*** Opening Data for the task ***

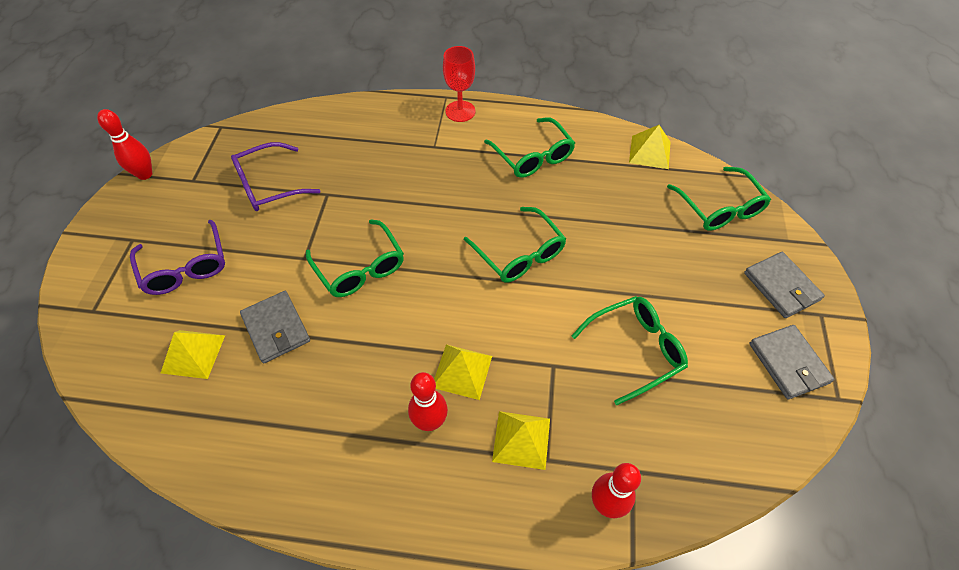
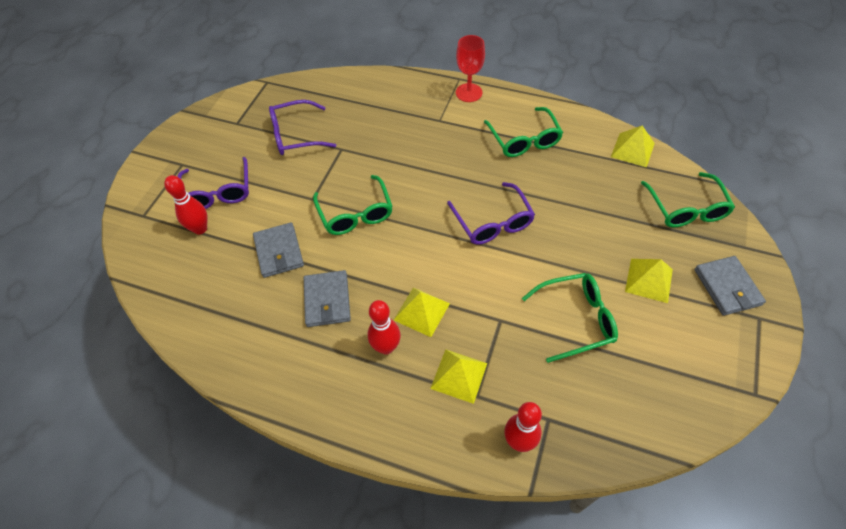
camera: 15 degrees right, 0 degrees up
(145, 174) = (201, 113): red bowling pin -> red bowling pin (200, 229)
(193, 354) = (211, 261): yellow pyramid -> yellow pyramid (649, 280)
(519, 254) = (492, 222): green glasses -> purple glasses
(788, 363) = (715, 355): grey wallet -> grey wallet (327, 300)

*** Closing Data for the task ***

[How to complete this task]
Your task is to extract the lines running from the one with "(519, 254) = (492, 222): green" to the end of the material, inclusive, copying each exactly and adding nothing.

[Written response]
(519, 254) = (492, 222): green glasses -> purple glasses
(788, 363) = (715, 355): grey wallet -> grey wallet (327, 300)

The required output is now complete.